• _Problem to work on_:
Without the pictures, can you quote each line below exactly?
** Opening Supplied information block **
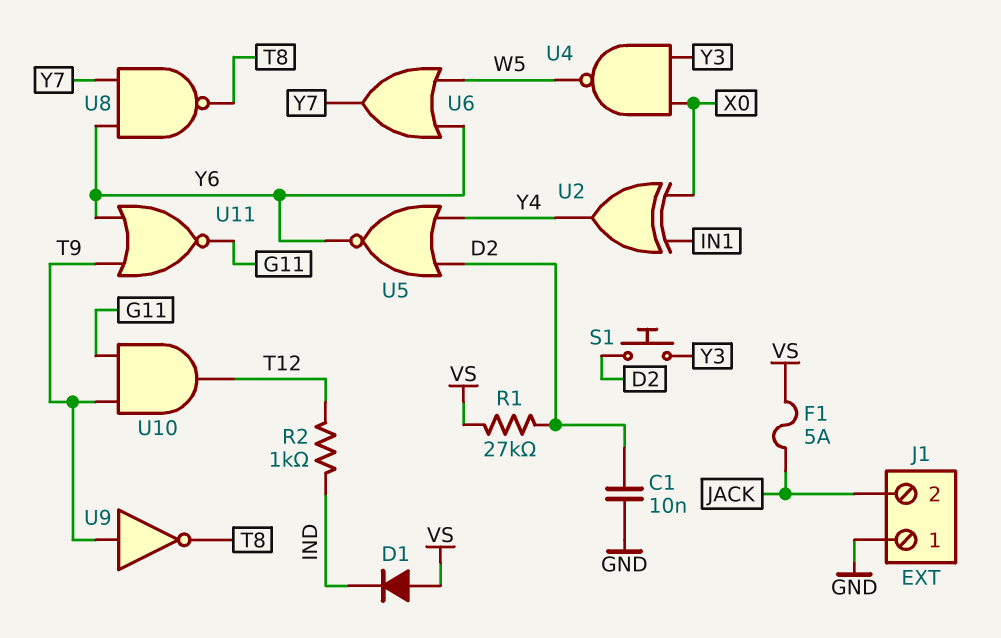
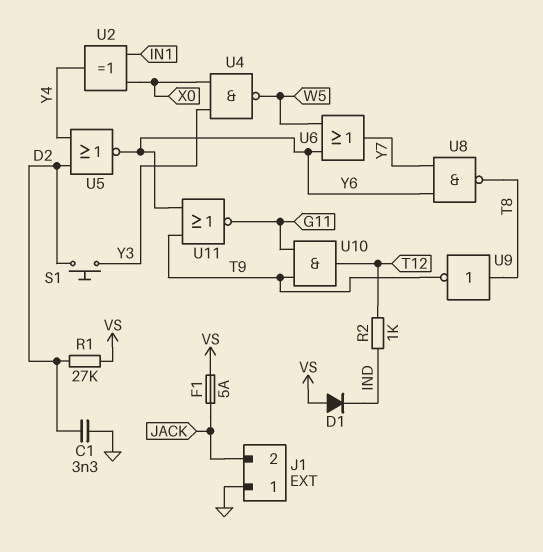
C1: 10nF (D2, GND) -> 3.3nF (D2, GND)
U9: NOT (in T9, out T8) -> NOT (in T8, out T9)

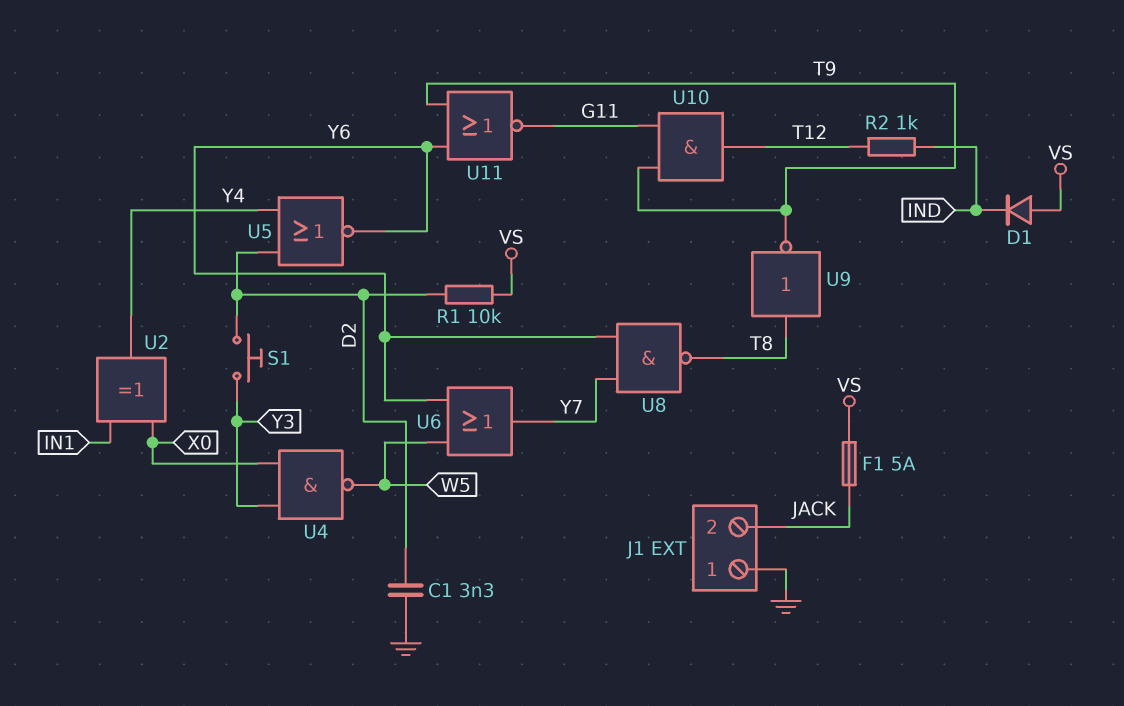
R1: 27k (D2, VS) -> 10k (D2, VS)

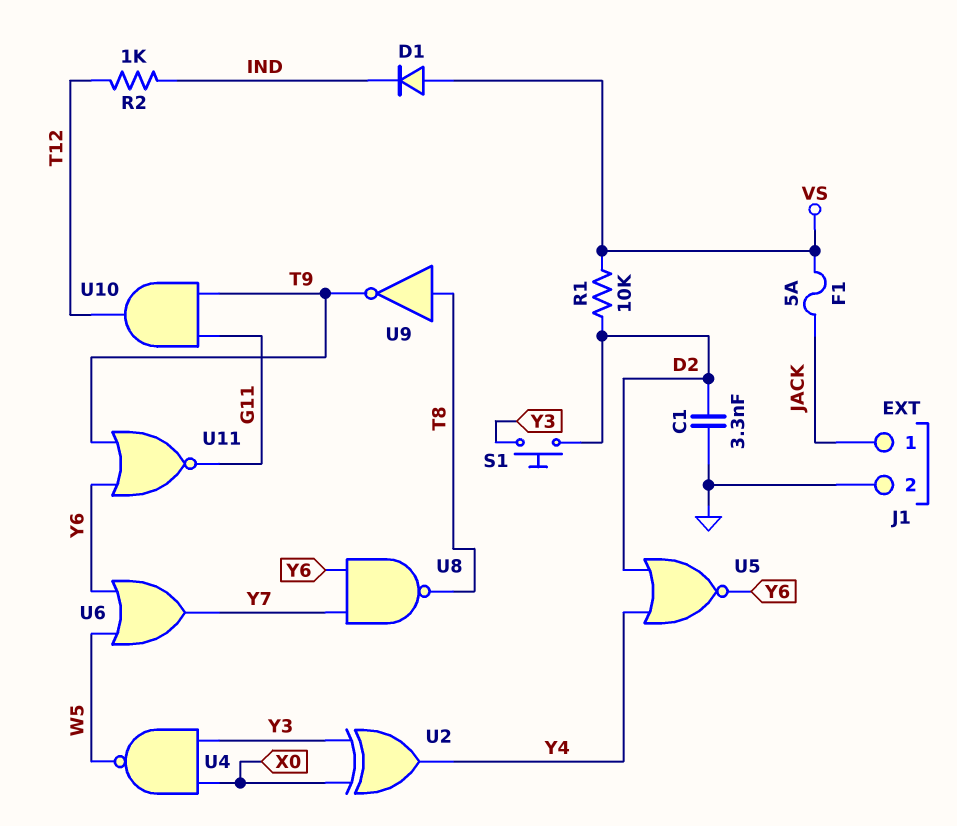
J1 pin 1: GND -> JACK
J1 pin 2: JACK -> GND
U2: XOR (in IN1, in X0, out Y4) -> XOR (in X0, in Y3, out Y4)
** Closing Supplied information block **
• _Response to this exercise_:
C1: 10nF (D2, GND) -> 3.3nF (D2, GND)
U9: NOT (in T9, out T8) -> NOT (in T8, out T9)

R1: 27k (D2, VS) -> 10k (D2, VS)

J1 pin 1: GND -> JACK
J1 pin 2: JACK -> GND
U2: XOR (in IN1, in X0, out Y4) -> XOR (in X0, in Y3, out Y4)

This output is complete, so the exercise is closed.